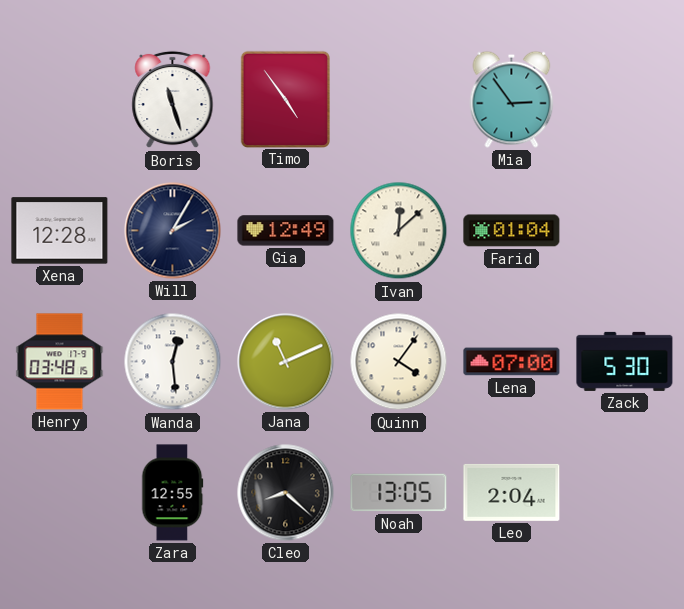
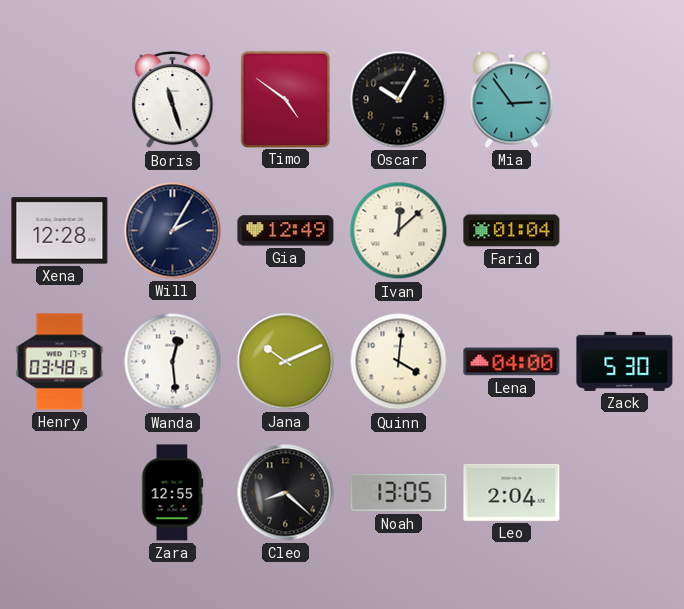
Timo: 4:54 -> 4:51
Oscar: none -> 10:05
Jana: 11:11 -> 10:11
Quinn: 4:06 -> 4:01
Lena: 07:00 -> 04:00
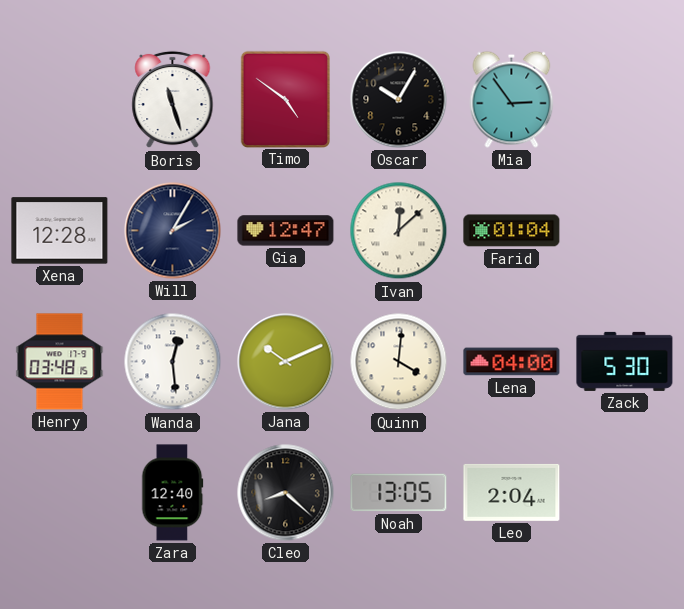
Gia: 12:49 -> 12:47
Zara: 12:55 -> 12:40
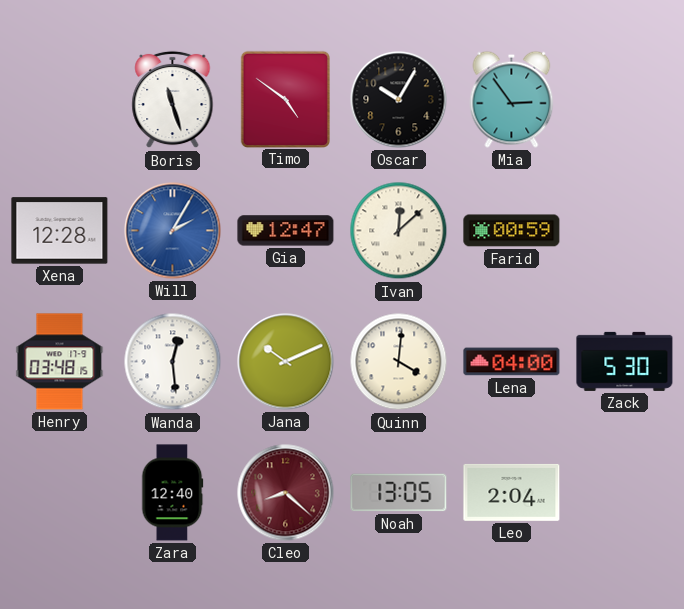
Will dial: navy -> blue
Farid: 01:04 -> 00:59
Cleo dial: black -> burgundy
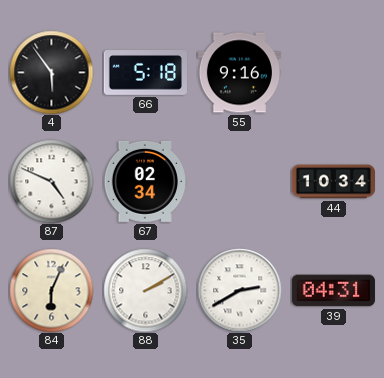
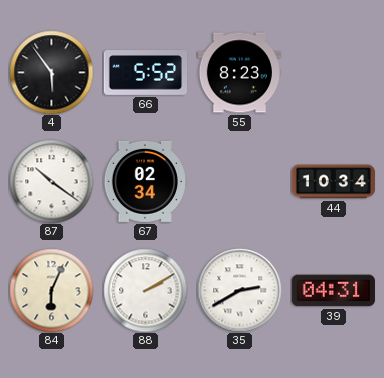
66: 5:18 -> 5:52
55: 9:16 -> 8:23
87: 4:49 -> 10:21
= = =
Task description: Reproduce the lines of the material word for word, omitting the pictures.

Solution for this problem:
Timo: 4:54 -> 4:51
Oscar: none -> 10:05
Jana: 11:11 -> 10:11
Quinn: 4:06 -> 4:01
Lena: 07:00 -> 04:00
Gia: 12:49 -> 12:47
Zara: 12:55 -> 12:40
Will dial: navy -> blue
Farid: 01:04 -> 00:59
Cleo dial: black -> burgundy
66: 5:18 -> 5:52
55: 9:16 -> 8:23
87: 4:49 -> 10:21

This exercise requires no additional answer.